SUPPLIED DATA:

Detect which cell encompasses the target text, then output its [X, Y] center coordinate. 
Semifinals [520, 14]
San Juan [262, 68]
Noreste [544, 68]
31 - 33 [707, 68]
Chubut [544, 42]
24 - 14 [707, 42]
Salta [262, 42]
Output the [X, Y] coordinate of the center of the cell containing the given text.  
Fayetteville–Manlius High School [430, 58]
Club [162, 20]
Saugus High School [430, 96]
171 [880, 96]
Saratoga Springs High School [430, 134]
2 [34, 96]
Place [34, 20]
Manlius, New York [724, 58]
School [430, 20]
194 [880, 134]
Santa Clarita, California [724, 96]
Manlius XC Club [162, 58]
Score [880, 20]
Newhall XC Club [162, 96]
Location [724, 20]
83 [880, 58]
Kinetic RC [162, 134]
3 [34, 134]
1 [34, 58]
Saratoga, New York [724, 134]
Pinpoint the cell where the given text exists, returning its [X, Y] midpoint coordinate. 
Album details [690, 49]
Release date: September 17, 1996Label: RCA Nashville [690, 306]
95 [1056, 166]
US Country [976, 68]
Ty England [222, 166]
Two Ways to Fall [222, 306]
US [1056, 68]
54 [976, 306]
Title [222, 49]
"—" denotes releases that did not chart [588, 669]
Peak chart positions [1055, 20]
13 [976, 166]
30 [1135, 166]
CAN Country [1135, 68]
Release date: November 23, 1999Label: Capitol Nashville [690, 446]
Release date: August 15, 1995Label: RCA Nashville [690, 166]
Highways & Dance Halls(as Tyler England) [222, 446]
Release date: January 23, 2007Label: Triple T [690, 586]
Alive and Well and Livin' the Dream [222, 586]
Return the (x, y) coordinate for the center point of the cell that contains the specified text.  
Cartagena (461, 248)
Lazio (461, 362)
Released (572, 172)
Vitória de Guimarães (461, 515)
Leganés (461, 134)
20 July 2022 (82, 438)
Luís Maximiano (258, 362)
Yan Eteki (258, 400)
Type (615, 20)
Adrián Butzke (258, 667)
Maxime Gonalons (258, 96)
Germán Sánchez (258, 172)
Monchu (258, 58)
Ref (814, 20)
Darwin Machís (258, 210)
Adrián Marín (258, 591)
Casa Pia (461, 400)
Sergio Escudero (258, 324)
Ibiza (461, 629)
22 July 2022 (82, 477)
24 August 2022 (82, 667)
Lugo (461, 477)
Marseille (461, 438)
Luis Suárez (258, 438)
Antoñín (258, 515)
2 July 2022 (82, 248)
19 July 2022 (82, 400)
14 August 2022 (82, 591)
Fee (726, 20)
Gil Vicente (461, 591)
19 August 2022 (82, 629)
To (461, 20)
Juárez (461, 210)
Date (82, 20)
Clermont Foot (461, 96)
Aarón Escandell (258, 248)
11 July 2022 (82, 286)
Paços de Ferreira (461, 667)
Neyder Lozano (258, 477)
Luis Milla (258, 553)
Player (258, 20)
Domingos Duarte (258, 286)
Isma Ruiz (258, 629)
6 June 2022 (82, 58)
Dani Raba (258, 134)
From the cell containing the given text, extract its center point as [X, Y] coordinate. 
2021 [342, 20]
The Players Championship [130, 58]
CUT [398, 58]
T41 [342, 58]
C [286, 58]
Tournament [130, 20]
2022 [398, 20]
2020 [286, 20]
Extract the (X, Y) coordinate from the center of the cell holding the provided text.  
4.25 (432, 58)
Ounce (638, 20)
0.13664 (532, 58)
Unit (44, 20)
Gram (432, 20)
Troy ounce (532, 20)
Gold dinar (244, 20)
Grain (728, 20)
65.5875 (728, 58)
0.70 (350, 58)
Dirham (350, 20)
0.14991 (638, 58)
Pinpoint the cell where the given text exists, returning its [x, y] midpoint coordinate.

OBJECTIVE:
Recast every row above as a Markdown table with two columns, No. and Line. Number the rows in order and leave out any blank lines.

RESPONSE:
| No. | Line |
|---|---|
| 1 | Detect which cell encompasses the target text, then output its [X, Y] center coordinate.  |
| 2 | Semifinals [520, 14] |
| 3 | San Juan [262, 68] |
| 4 | Noreste [544, 68] |
| 5 | 31 - 33 [707, 68] |
| 6 | Chubut [544, 42] |
| 7 | 24 - 14 [707, 42] |
| 8 | Salta [262, 42] |
| 9 | Output the [X, Y] coordinate of the center of the cell containing the given text.   |
| 10 | Fayetteville–Manlius High School [430, 58] |
| 11 | Club [162, 20] |
| 12 | Saugus High School [430, 96] |
| 13 | 171 [880, 96] |
| 14 | Saratoga Springs High School [430, 134] |
| 15 | 2 [34, 96] |
| 16 | Place [34, 20] |
| 17 | Manlius, New York [724, 58] |
| 18 | School [430, 20] |
| 19 | 194 [880, 134] |
| 20 | Santa Clarita, California [724, 96] |
| 21 | Manlius XC Club [162, 58] |
| 22 | Score [880, 20] |
| 23 | Newhall XC Club [162, 96] |
| 24 | Location [724, 20] |
| 25 | 83 [880, 58] |
| 26 | Kinetic RC [162, 134] |
| 27 | 3 [34, 134] |
| 28 | 1 [34, 58] |
| 29 | Saratoga, New York [724, 134] |
| 30 | Pinpoint the cell where the given text exists, returning its [X, Y] midpoint coordinate.  |
| 31 | Album details [690, 49] |
| 32 | Release date: September 17, 1996Label: RCA Nashville [690, 306] |
| 33 | 95 [1056, 166] |
| 34 | US Country [976, 68] |
| 35 | Ty England [222, 166] |
| 36 | Two Ways to Fall [222, 306] |
| 37 | US [1056, 68] |
| 38 | 54 [976, 306] |
| 39 | Title [222, 49] |
| 40 | "—" denotes releases that did not chart [588, 669] |
| 41 | Peak chart positions [1055, 20] |
| 42 | 13 [976, 166] |
| 43 | 30 [1135, 166] |
| 44 | CAN Country [1135, 68] |
| 45 | Release date: November 23, 1999Label: Capitol Nashville [690, 446] |
| 46 | Release date: August 15, 1995Label: RCA Nashville [690, 166] |
| 47 | Highways & Dance Halls(as Tyler England) [222, 446] |
| 48 | Release date: January 23, 2007Label: Triple T [690, 586] |
| 49 | Alive and Well and Livin' the Dream [222, 586] |
| 50 | Return the (x, y) coordinate for the center point of the cell that contains the specified text.   |
| 51 | Cartagena (461, 248) |
| 52 | Lazio (461, 362) |
| 53 | Released (572, 172) |
| 54 | Vitória de Guimarães (461, 515) |
| 55 | Leganés (461, 134) |
| 56 | 20 July 2022 (82, 438) |
| 57 | Luís Maximiano (258, 362) |
| 58 | Yan Eteki (258, 400) |
| 59 | Type (615, 20) |
| 60 | Adrián Butzke (258, 667) |
| 61 | Maxime Gonalons (258, 96) |
| 62 | Germán Sánchez (258, 172) |
| 63 | Monchu (258, 58) |
| 64 | Ref (814, 20) |
| 65 | Darwin Machís (258, 210) |
| 66 | Adrián Marín (258, 591) |
| 67 | Casa Pia (461, 400) |
| 68 | Sergio Escudero (258, 324) |
| 69 | Ibiza (461, 629) |
| 70 | 22 July 2022 (82, 477) |
| 71 | 24 August 2022 (82, 667) |
| 72 | Lugo (461, 477) |
| 73 | Marseille (461, 438) |
| 74 | Luis Suárez (258, 438) |
| 75 | Antoñín (258, 515) |
| 76 | 2 July 2022 (82, 248) |
| 77 | 19 July 2022 (82, 400) |
| 78 | 14 August 2022 (82, 591) |
| 79 | Fee (726, 20) |
| 80 | Gil Vicente (461, 591) |
| 81 | 19 August 2022 (82, 629) |
| 82 | To (461, 20) |
| 83 | Juárez (461, 210) |
| 84 | Date (82, 20) |
| 85 | Clermont Foot (461, 96) |
| 86 | Aarón Escandell (258, 248) |
| 87 | 11 July 2022 (82, 286) |
| 88 | Paços de Ferreira (461, 667) |
| 89 | Neyder Lozano (258, 477) |
| 90 | Luis Milla (258, 553) |
| 91 | Player (258, 20) |
| 92 | Domingos Duarte (258, 286) |
| 93 | Isma Ruiz (258, 629) |
| 94 | 6 June 2022 (82, 58) |
| 95 | Dani Raba (258, 134) |
| 96 | From the cell containing the given text, extract its center point as [X, Y] coordinate.  |
| 97 | 2021 [342, 20] |
| 98 | The Players Championship [130, 58] |
| 99 | CUT [398, 58] |
| 100 | T41 [342, 58] |
| 101 | C [286, 58] |
| 102 | Tournament [130, 20] |
| 103 | 2022 [398, 20] |
| 104 | 2020 [286, 20] |
| 105 | Extract the (X, Y) coordinate from the center of the cell holding the provided text.   |
| 106 | 4.25 (432, 58) |
| 107 | Ounce (638, 20) |
| 108 | 0.13664 (532, 58) |
| 109 | Unit (44, 20) |
| 110 | Gram (432, 20) |
| 111 | Troy ounce (532, 20) |
| 112 | Gold dinar (244, 20) |
| 113 | Grain (728, 20) |
| 114 | 65.5875 (728, 58) |
| 115 | 0.70 (350, 58) |
| 116 | Dirham (350, 20) |
| 117 | 0.14991 (638, 58) |
| 118 | Pinpoint the cell where the given text exists, returning its [x, y] midpoint coordinate. |